◆ Exercise objective
Using the entries that follow, write out the line containing "(661, 516) = (69, 276): white house -> none", the line containing "(676, 354) = (268, 352): none -> purple cup", and every line between them, exactly and nothing else.

◆ Information supplied
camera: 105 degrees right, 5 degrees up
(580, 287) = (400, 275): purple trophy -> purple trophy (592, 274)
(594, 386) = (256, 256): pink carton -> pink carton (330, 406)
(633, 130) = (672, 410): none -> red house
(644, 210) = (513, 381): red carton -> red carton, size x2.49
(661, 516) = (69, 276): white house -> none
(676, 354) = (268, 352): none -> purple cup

---

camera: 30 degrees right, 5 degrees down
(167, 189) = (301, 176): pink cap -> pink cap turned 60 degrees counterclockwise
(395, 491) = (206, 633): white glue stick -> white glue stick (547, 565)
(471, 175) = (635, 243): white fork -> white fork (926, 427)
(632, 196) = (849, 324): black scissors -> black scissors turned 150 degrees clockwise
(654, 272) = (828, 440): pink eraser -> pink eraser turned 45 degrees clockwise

◆ Answer to this task
(661, 516) = (69, 276): white house -> none
(676, 354) = (268, 352): none -> purple cup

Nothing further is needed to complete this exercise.